#### Source data ####

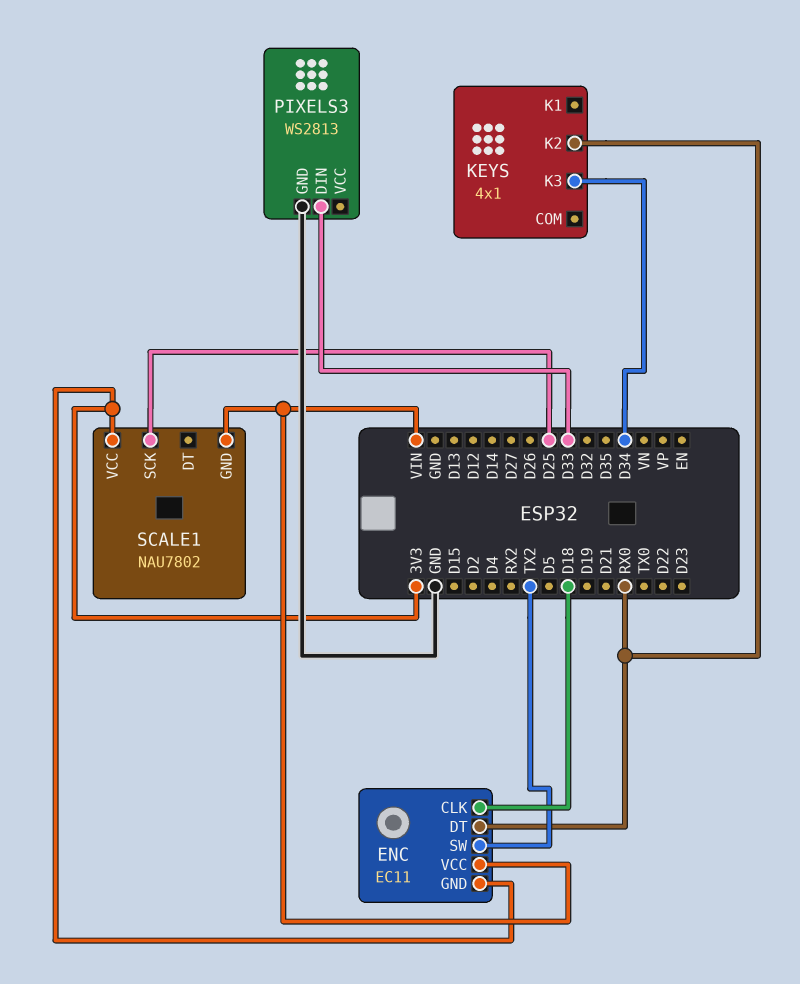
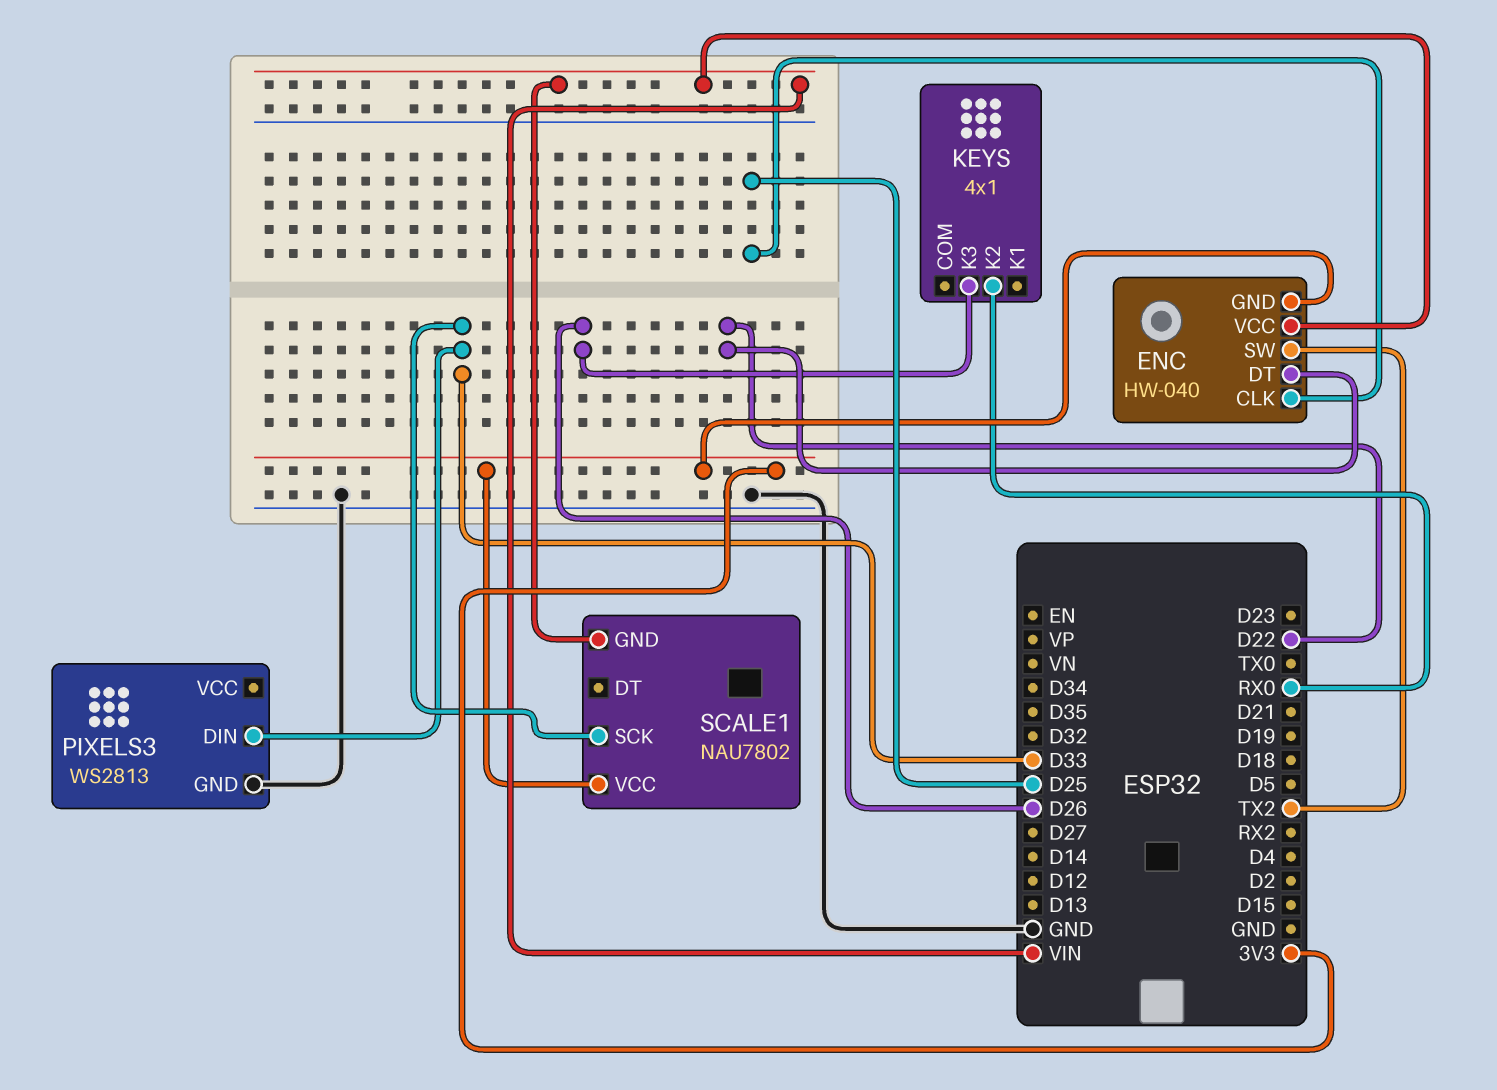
ENC: EC11 -> HW-040
ENC pin CLK: D18 -> D25
ENC pin DT: RX0 -> D22
KEYS pin K3: D34 -> D26
SCALE1 pin SCK: D25 -> D33

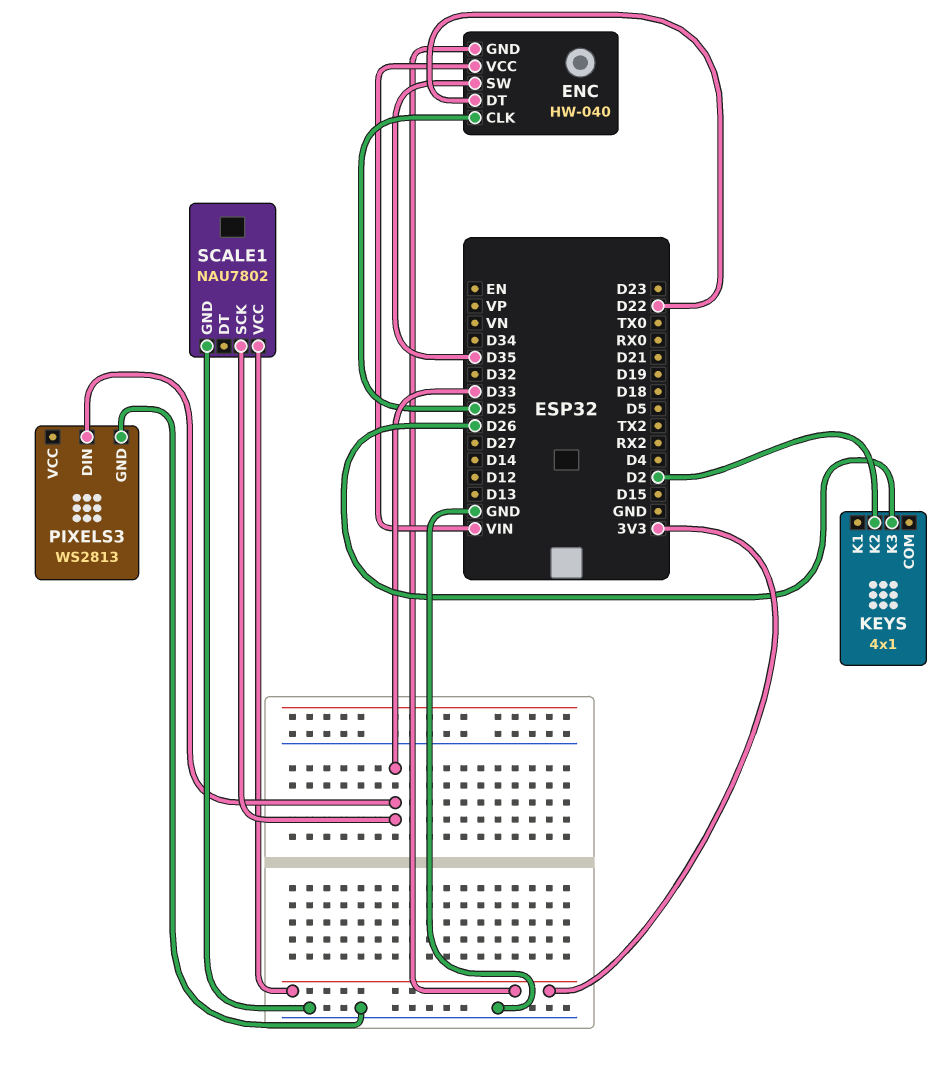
ENC pin SW: TX2 -> D35
KEYS pin K2: RX0 -> D2
SCALE1 pin GND: VIN -> GND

####

What is required> Skipping any pictures, copy the line that holds "ENC pin CLK: D18 -> D25" and each line after it through the last line of the records, unchanged, and no other lines.

Exercise result>
ENC pin CLK: D18 -> D25
ENC pin DT: RX0 -> D22
KEYS pin K3: D34 -> D26
SCALE1 pin SCK: D25 -> D33

ENC pin SW: TX2 -> D35
KEYS pin K2: RX0 -> D2
SCALE1 pin GND: VIN -> GND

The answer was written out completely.